» INSTRUCTIONS FOR THE TASK:
Write out exactly the lines of the entries below, from the first through the line containing "186 1023 267]", and nothing beyond them.

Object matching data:
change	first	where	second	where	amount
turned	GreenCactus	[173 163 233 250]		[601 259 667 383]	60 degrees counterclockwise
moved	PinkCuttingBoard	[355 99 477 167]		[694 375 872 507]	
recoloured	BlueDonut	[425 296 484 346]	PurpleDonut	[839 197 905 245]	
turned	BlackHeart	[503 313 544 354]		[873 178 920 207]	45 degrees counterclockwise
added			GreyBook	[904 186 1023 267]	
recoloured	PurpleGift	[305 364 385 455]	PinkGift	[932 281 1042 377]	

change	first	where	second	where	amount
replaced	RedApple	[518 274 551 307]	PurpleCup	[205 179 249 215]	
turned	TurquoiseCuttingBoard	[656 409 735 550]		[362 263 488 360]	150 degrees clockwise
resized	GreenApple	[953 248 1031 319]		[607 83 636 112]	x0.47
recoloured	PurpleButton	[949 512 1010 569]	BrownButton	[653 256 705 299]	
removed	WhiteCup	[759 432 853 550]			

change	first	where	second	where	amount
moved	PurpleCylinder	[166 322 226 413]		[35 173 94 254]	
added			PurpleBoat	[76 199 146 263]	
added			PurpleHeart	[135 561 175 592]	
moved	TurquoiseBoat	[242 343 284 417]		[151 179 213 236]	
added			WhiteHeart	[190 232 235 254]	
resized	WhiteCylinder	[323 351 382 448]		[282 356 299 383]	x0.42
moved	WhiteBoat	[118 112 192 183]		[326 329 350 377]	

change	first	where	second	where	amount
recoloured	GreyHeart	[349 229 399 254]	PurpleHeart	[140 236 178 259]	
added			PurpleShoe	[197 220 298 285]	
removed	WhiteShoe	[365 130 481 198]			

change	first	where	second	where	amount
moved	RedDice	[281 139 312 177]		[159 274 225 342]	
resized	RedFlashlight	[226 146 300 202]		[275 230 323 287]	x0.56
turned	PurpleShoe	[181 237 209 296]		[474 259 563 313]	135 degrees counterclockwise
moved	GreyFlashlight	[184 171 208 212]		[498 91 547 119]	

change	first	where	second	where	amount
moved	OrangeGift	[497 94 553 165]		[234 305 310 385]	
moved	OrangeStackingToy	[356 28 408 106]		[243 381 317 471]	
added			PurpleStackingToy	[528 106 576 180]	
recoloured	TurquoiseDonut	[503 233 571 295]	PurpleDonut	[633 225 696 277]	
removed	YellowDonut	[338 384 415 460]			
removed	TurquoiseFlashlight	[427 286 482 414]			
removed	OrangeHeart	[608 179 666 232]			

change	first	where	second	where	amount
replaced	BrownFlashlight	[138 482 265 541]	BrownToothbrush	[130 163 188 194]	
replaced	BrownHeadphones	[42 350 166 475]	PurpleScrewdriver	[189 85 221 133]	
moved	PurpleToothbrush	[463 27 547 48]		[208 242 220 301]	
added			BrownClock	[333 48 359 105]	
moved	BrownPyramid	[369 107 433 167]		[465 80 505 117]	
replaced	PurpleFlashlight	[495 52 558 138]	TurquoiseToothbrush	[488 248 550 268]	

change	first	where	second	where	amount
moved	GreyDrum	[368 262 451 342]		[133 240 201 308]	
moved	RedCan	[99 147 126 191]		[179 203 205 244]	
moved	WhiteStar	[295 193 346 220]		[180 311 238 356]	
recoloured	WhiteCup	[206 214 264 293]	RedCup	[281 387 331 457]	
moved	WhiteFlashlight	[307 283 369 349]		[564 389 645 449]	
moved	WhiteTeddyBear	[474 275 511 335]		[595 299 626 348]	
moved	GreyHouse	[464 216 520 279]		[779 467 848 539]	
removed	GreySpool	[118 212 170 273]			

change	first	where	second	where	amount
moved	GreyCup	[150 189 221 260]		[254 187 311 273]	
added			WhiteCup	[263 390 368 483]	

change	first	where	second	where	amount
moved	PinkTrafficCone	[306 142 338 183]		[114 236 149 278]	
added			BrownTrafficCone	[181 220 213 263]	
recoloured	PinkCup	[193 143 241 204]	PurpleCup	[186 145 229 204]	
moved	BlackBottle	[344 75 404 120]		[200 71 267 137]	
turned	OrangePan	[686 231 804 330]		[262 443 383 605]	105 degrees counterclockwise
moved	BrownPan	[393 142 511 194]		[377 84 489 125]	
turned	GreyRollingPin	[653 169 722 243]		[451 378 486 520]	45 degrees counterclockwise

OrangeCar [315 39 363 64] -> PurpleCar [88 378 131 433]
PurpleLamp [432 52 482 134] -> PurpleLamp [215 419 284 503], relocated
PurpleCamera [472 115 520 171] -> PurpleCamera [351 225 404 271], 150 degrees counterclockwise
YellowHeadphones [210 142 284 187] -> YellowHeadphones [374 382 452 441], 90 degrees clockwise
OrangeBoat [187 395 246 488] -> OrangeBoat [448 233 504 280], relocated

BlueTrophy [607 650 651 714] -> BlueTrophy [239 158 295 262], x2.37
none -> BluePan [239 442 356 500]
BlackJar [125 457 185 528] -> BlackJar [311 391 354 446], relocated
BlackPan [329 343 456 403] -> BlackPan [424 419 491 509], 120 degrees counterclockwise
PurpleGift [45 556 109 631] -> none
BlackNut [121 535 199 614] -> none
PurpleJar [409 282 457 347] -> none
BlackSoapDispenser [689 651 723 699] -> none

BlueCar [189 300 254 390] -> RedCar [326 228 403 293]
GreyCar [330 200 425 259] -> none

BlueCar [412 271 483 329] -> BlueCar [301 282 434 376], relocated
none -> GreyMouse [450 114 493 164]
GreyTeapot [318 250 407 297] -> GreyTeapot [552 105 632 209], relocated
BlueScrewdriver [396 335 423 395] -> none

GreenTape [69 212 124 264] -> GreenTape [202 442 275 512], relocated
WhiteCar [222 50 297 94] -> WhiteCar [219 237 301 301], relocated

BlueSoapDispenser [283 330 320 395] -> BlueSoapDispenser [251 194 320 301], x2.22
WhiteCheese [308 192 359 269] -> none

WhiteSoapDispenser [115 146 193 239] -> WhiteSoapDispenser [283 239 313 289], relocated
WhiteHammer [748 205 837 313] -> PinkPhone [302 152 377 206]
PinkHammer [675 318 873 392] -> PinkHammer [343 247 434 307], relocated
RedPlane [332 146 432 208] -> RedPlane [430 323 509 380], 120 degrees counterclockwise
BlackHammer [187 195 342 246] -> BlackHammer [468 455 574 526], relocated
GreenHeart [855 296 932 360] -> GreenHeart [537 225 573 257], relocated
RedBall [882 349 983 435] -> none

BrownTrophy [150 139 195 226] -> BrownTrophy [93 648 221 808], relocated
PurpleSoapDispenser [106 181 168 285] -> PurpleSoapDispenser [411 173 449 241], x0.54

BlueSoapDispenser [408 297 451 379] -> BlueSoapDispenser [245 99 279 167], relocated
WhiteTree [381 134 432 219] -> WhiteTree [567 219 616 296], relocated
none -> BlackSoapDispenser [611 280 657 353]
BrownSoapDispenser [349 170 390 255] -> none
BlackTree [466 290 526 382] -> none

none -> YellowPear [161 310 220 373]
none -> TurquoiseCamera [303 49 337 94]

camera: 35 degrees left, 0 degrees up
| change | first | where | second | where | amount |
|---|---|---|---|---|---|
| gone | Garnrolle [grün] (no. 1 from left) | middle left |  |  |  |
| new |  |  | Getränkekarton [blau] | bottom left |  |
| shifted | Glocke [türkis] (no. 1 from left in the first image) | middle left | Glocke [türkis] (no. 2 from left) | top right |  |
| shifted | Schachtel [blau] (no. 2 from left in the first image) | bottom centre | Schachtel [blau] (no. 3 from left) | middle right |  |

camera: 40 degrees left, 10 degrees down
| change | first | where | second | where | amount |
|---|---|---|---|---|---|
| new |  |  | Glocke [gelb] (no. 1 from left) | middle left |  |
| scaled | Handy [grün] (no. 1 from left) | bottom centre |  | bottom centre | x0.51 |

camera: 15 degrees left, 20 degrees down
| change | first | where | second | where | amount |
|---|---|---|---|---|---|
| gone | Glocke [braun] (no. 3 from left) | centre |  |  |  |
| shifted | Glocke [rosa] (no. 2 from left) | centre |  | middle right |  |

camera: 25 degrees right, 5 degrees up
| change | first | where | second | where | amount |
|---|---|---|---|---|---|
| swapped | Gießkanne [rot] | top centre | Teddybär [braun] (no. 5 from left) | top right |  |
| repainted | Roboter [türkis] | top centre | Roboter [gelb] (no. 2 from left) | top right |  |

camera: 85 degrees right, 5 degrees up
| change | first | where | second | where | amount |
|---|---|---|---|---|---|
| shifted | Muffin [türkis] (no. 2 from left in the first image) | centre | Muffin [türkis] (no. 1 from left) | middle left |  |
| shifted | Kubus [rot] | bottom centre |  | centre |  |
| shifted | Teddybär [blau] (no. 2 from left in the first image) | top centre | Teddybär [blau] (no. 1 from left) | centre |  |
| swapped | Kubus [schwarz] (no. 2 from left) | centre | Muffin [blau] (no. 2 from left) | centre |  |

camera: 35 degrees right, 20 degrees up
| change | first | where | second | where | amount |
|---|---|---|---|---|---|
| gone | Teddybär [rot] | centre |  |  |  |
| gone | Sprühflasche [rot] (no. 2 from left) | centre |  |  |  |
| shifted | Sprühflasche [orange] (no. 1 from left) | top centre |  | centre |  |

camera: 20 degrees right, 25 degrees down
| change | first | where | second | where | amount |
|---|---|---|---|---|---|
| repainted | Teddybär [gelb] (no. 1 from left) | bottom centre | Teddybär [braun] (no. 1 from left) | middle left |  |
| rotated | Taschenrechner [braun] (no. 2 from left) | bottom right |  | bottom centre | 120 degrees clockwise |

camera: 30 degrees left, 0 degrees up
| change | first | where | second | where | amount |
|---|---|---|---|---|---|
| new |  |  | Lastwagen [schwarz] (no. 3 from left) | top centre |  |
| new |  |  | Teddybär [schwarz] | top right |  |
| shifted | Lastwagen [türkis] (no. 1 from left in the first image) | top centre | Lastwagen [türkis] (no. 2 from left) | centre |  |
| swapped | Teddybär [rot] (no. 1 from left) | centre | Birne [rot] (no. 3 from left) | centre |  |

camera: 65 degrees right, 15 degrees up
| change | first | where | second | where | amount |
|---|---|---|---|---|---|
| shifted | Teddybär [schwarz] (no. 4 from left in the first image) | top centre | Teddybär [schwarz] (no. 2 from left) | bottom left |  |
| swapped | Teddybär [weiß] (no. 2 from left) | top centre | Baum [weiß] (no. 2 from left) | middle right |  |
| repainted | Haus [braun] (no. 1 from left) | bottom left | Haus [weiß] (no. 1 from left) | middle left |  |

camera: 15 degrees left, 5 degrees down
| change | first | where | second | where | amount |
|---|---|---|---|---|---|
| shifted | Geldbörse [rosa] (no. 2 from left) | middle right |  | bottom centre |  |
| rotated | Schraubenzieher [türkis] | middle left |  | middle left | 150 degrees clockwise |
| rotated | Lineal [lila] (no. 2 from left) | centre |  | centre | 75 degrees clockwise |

» EXERCISE SOLUTION:
change	first	where	second	where	amount
turned	GreenCactus	[173 163 233 250]		[601 259 667 383]	60 degrees counterclockwise
moved	PinkCuttingBoard	[355 99 477 167]		[694 375 872 507]	
recoloured	BlueDonut	[425 296 484 346]	PurpleDonut	[839 197 905 245]	
turned	BlackHeart	[503 313 544 354]		[873 178 920 207]	45 degrees counterclockwise
added			GreyBook	[904 186 1023 267]	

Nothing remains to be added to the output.